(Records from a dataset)
<<<<

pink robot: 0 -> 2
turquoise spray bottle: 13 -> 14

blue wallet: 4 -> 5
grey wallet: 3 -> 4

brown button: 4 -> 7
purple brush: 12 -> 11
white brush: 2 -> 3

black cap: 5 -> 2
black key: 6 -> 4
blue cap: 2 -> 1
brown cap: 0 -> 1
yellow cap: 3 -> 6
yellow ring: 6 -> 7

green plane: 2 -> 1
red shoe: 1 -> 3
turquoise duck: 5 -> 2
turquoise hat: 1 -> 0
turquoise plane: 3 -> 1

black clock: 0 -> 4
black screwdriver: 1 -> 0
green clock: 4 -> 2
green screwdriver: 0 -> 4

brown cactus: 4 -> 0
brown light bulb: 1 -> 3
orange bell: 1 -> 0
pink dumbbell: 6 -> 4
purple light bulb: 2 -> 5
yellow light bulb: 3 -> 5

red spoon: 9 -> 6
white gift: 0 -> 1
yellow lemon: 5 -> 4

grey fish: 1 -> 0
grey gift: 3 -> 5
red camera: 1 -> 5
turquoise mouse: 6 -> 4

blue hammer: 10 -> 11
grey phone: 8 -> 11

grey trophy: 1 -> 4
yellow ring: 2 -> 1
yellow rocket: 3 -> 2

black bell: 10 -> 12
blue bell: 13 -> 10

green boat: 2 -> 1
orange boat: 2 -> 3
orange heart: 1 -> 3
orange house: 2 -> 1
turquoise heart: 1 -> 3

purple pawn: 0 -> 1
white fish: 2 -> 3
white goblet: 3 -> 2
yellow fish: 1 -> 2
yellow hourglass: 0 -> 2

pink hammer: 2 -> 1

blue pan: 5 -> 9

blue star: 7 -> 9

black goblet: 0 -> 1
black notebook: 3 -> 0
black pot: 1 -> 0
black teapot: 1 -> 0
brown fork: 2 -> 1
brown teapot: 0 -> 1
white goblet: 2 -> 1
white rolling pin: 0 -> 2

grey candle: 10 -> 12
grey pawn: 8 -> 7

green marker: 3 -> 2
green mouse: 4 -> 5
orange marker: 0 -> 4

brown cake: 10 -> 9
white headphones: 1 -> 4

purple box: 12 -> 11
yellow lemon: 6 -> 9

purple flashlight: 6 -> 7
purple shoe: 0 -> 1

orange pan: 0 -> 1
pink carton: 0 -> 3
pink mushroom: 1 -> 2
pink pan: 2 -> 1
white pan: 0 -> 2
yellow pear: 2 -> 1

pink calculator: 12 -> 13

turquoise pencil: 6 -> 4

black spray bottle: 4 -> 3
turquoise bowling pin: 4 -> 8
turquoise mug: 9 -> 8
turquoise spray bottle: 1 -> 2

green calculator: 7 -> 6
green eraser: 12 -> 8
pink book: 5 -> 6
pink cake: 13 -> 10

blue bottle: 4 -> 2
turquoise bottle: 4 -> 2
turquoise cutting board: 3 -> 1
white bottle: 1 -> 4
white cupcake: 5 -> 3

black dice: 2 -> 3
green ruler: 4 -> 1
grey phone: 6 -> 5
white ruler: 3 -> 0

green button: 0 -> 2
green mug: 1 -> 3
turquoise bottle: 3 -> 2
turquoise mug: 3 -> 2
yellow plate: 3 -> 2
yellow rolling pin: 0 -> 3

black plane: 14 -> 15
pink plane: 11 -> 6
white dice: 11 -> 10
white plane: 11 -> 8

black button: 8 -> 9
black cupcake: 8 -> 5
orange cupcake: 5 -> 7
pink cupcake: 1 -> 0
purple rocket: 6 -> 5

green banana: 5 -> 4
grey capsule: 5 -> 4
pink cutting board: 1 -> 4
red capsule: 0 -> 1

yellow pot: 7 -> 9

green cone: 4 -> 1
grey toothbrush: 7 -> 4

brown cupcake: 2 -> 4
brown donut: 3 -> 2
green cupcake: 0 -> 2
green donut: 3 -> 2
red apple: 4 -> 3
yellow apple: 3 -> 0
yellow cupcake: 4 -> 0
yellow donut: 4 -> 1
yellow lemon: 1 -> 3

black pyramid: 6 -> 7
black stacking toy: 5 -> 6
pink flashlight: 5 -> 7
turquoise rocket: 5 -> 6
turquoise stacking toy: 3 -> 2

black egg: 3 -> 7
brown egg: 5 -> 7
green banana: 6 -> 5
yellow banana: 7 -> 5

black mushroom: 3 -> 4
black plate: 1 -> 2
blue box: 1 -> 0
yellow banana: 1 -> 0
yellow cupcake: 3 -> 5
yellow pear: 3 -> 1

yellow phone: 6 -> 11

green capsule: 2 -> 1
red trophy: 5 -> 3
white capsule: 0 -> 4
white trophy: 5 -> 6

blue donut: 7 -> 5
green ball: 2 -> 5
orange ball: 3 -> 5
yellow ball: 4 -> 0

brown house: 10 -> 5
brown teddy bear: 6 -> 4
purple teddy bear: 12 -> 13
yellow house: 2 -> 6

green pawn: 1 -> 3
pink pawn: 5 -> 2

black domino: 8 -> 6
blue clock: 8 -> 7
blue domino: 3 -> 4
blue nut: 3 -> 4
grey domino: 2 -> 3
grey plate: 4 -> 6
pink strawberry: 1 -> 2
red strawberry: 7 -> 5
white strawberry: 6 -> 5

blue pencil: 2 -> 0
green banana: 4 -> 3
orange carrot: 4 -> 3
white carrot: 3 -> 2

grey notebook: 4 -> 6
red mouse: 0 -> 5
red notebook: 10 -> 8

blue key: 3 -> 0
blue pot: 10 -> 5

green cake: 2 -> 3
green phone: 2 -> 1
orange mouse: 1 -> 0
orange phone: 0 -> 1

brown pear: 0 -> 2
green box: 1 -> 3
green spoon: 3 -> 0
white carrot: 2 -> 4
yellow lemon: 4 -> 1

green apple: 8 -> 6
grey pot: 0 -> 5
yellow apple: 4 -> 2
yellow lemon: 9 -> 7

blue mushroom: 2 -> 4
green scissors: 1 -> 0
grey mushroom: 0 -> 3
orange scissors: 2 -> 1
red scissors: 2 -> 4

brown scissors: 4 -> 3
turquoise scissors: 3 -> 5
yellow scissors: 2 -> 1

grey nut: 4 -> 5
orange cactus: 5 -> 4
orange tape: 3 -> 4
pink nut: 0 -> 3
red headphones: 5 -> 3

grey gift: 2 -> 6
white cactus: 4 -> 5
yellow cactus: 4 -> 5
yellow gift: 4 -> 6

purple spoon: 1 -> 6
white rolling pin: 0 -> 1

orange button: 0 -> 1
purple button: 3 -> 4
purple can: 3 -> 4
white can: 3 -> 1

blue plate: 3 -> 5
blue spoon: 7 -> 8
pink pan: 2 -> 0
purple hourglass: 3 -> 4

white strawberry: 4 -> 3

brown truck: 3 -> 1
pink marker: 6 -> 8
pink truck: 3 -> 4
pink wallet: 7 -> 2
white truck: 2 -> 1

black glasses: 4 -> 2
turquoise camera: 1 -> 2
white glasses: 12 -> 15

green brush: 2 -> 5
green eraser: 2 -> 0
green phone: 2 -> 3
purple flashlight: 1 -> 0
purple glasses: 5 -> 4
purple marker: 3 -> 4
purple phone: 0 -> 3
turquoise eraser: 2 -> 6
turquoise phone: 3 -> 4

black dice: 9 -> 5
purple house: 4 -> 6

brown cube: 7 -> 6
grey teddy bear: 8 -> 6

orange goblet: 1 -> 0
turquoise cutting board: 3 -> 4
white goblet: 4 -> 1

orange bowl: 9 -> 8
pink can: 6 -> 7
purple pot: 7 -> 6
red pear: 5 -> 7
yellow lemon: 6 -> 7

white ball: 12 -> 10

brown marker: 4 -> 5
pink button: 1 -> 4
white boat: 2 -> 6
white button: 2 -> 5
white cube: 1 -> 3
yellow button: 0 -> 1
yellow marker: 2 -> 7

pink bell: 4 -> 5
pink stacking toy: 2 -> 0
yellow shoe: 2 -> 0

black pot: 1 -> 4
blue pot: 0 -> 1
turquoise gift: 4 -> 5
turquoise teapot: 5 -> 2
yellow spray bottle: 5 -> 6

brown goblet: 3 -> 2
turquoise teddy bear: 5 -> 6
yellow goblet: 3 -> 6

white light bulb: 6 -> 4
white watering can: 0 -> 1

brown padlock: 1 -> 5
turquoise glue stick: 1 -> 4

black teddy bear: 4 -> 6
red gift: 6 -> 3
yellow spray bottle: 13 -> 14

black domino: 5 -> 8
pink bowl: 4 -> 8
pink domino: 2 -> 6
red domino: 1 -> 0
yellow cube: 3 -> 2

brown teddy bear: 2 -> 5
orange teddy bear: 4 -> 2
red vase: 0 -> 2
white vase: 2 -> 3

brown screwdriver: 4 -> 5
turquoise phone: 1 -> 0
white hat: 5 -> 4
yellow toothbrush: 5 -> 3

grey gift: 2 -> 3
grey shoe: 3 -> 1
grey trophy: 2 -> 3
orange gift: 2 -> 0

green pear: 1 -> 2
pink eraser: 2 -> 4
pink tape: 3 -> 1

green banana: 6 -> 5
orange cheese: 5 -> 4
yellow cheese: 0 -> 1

>>>>

*Work request*: What lines above mention "marker"? Copy each one.

*Written response*:
green marker: 3 -> 2
orange marker: 0 -> 4
pink marker: 6 -> 8
purple marker: 3 -> 4
brown marker: 4 -> 5
yellow marker: 2 -> 7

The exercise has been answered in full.